Make an exact copy of the records, dropping all pictures.

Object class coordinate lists
◆ ◆ ◆ ◆ ◆

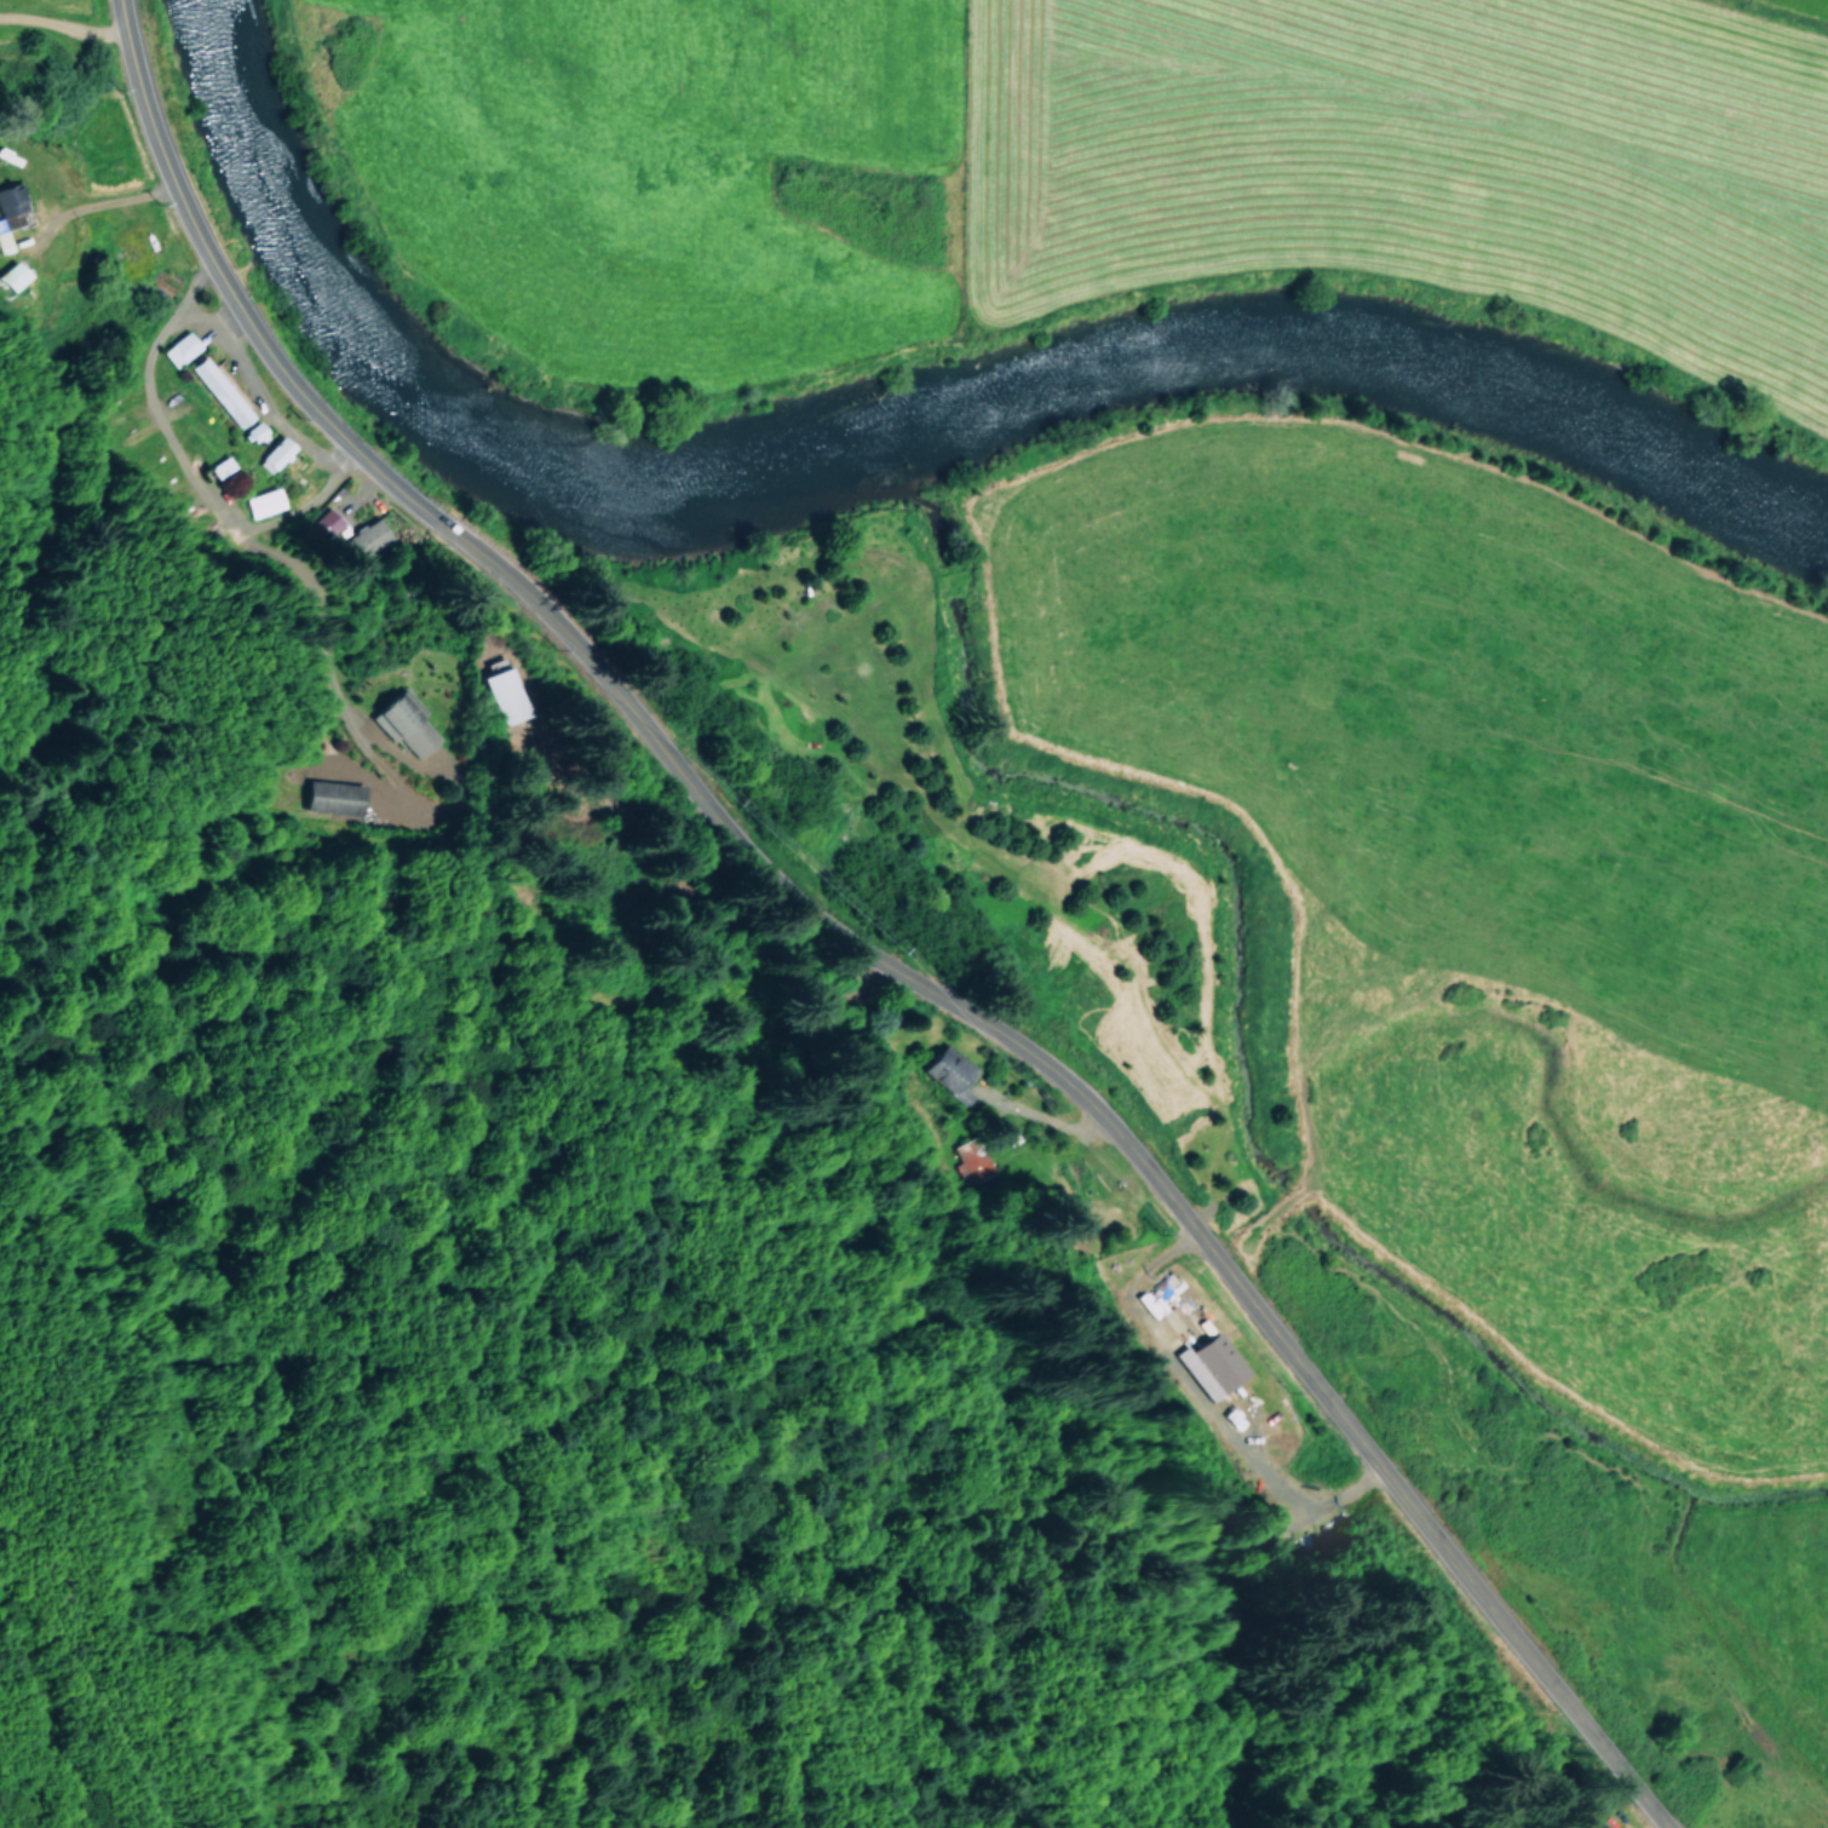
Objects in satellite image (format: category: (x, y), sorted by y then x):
crop: (53, 8)
crop: (1098, 161)
building: (15, 274)
building: (181, 348)
building: (222, 390)
river: (898, 442)
building: (276, 453)
building: (265, 501)
road: (253, 513)
building: (331, 521)
building: (372, 536)
building: (504, 695)
building: (406, 725)
building: (335, 796)
road: (857, 939)
crop: (1468, 949)
building: (950, 1072)
building: (971, 1160)
building: (1212, 1364)

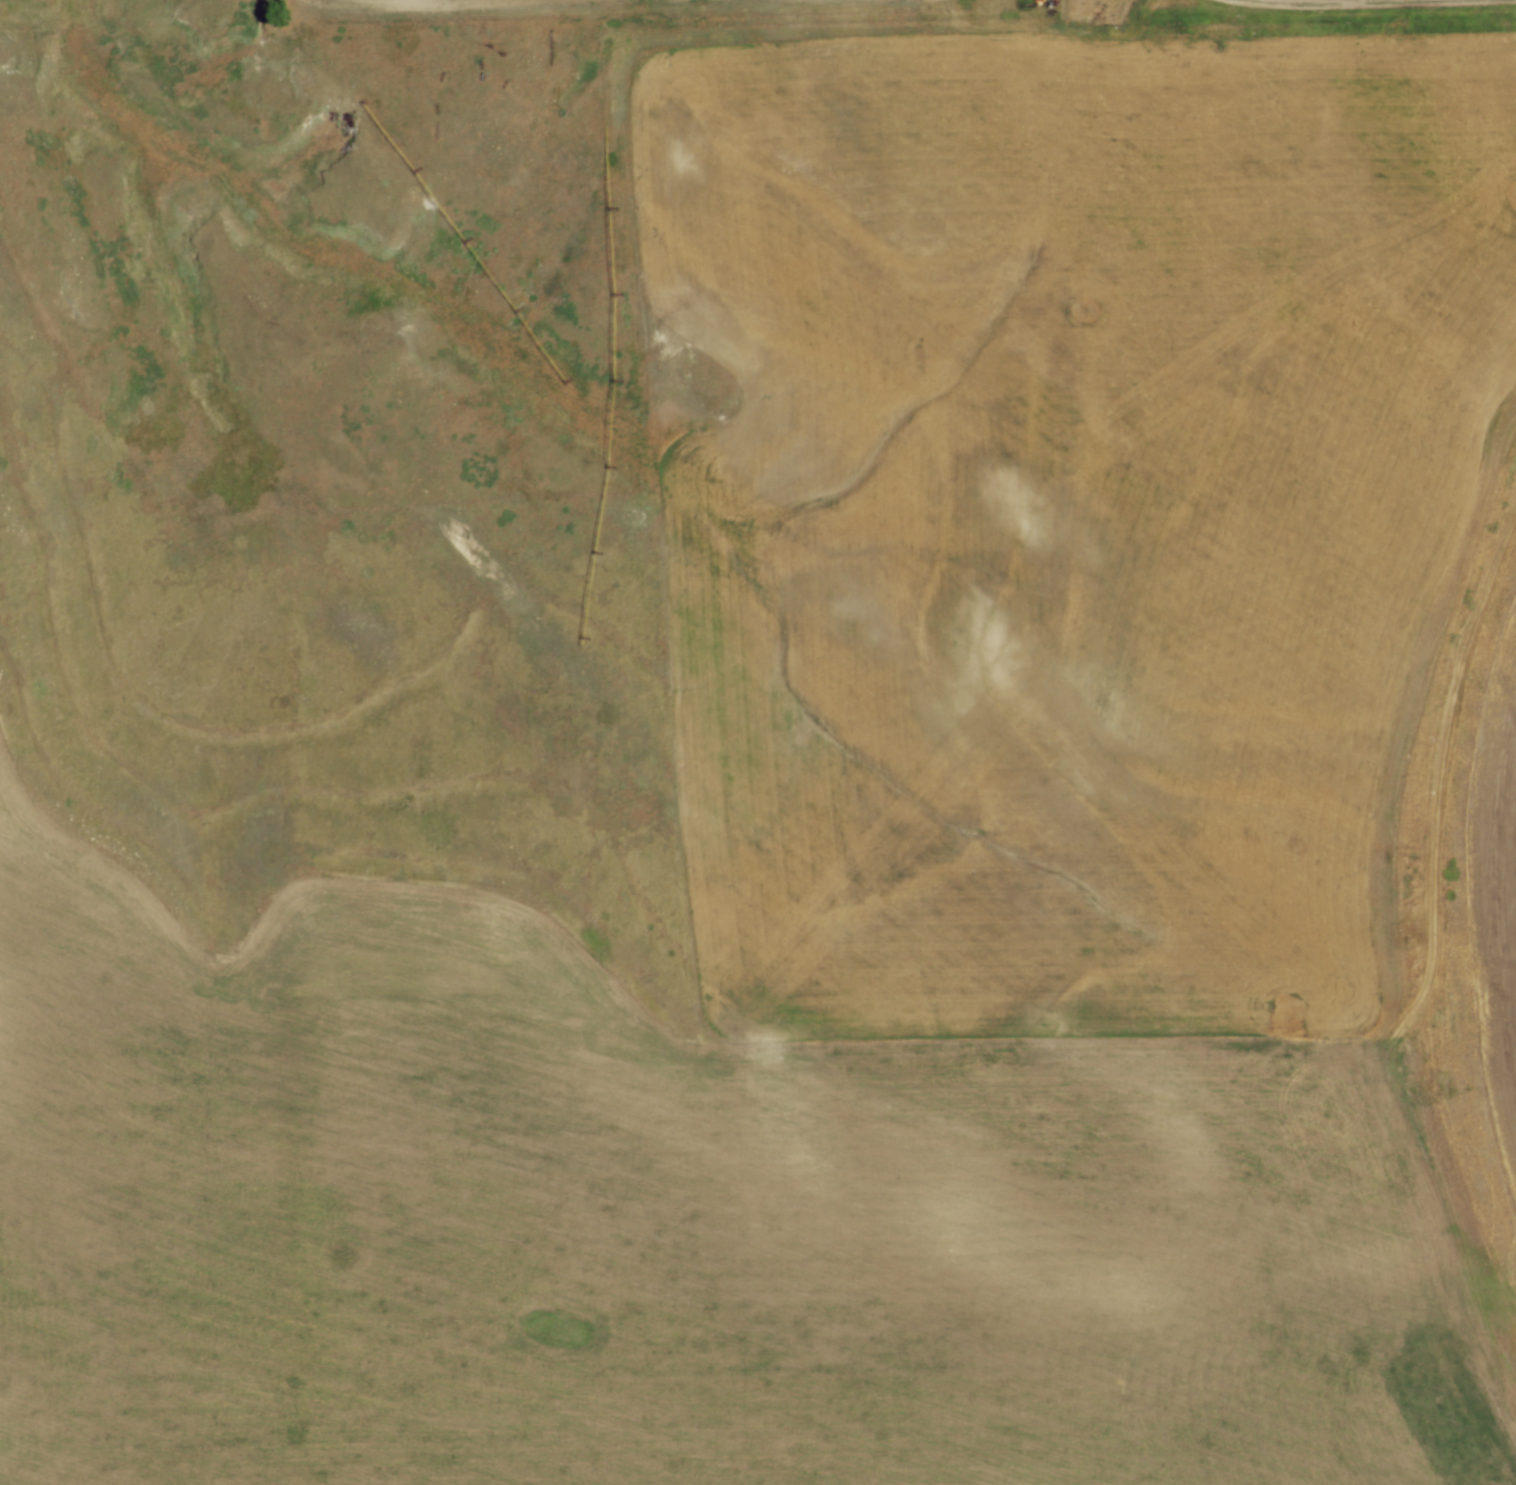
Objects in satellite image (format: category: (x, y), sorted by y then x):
crop: (500, 2)
crop: (877, 850)
crop: (1486, 895)

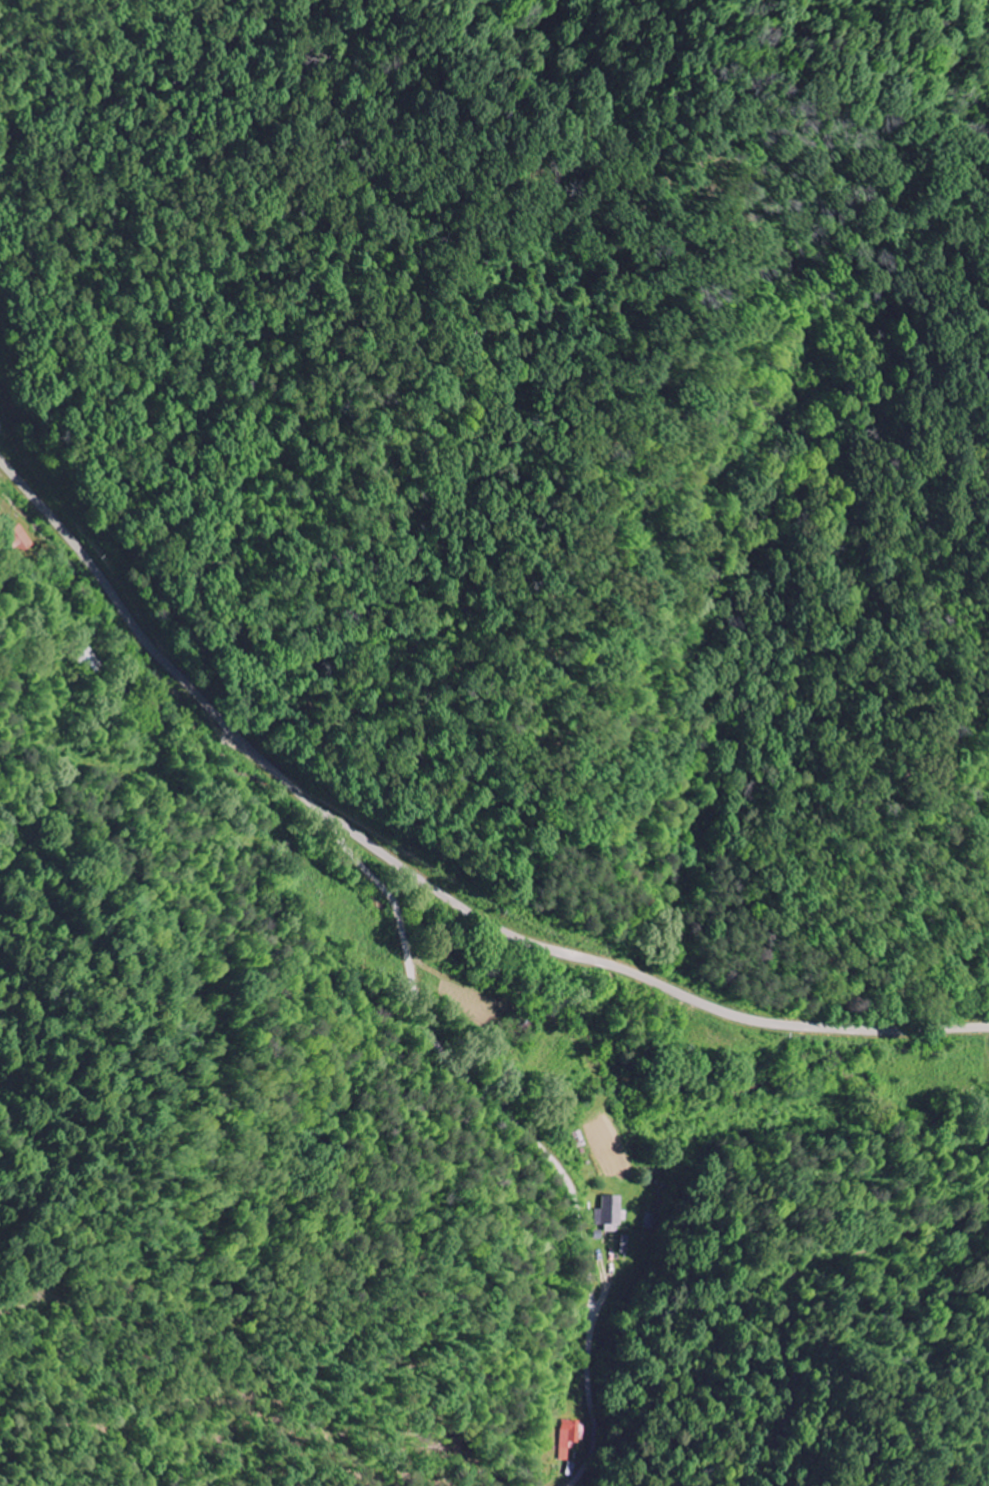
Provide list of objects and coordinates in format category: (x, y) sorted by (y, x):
building: (20, 539)
road: (420, 879)
road: (527, 1129)
building: (612, 1213)

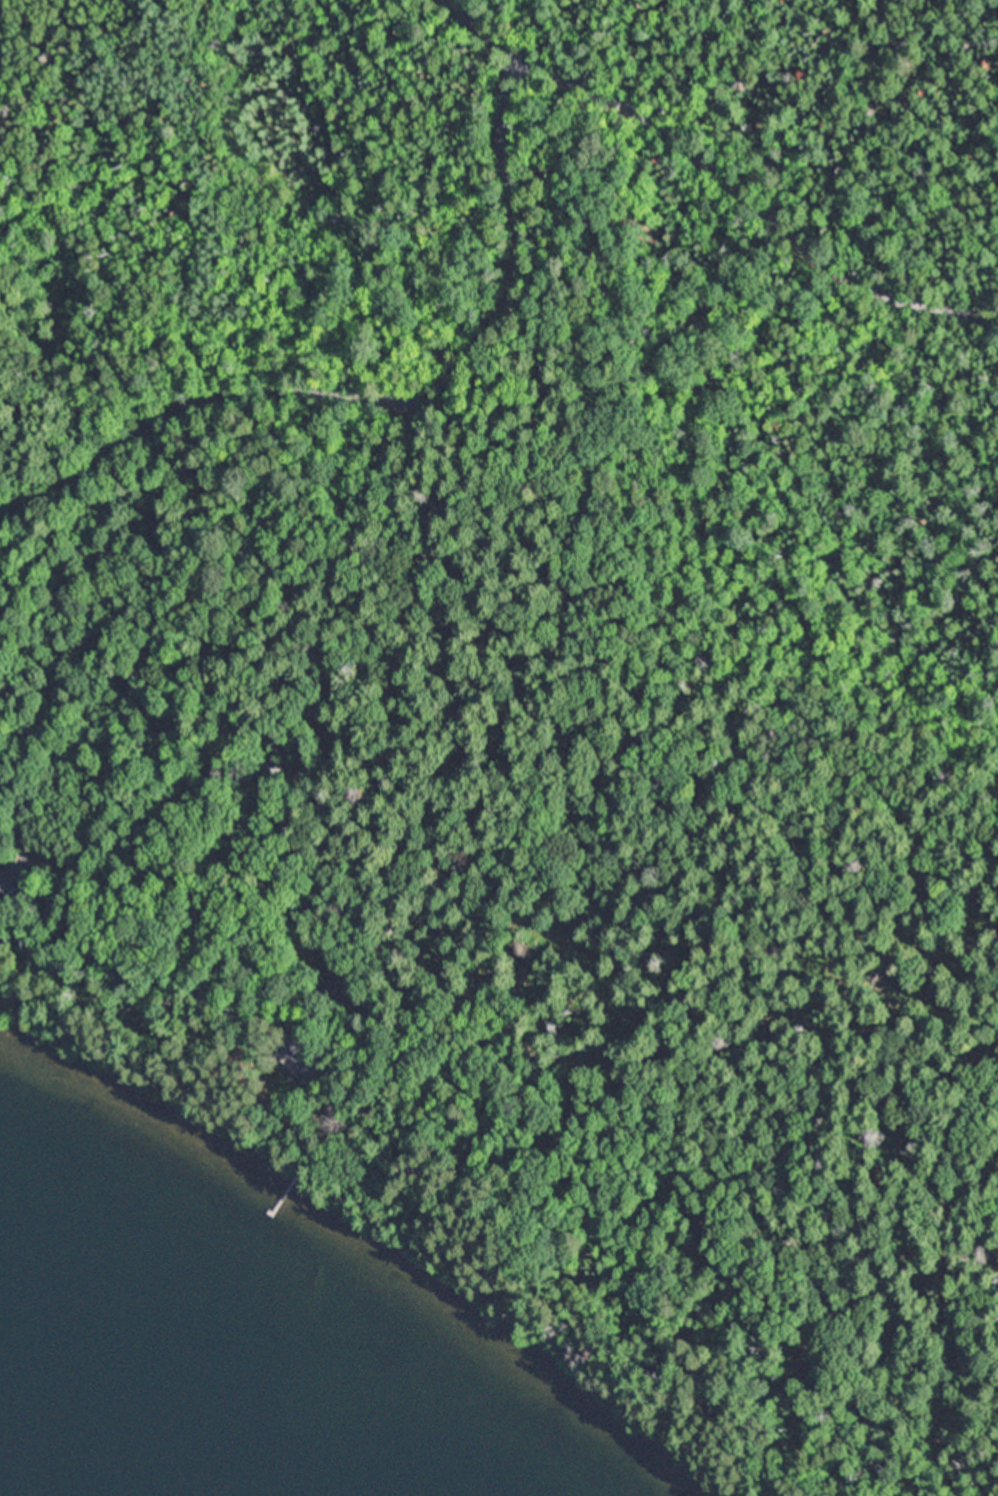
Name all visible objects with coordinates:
road: (718, 172)
road: (391, 398)
building: (57, 909)
building: (3, 933)
building: (27, 1010)
building: (303, 1063)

◆ ◆ ◆ ◆ ◆

**Response box**
Objects in satellite image (format: category: (x, y), sorted by y then x):
crop: (53, 8)
crop: (1098, 161)
building: (15, 274)
building: (181, 348)
building: (222, 390)
river: (898, 442)
building: (276, 453)
building: (265, 501)
road: (253, 513)
building: (331, 521)
building: (372, 536)
building: (504, 695)
building: (406, 725)
building: (335, 796)
road: (857, 939)
crop: (1468, 949)
building: (950, 1072)
building: (971, 1160)
building: (1212, 1364)

Objects in satellite image (format: category: (x, y), sorted by y then x):
crop: (500, 2)
crop: (877, 850)
crop: (1486, 895)

Provide list of objects and coordinates in format category: (x, y) sorted by (y, x):
building: (20, 539)
road: (420, 879)
road: (527, 1129)
building: (612, 1213)

Name all visible objects with coordinates:
road: (718, 172)
road: (391, 398)
building: (57, 909)
building: (3, 933)
building: (27, 1010)
building: (303, 1063)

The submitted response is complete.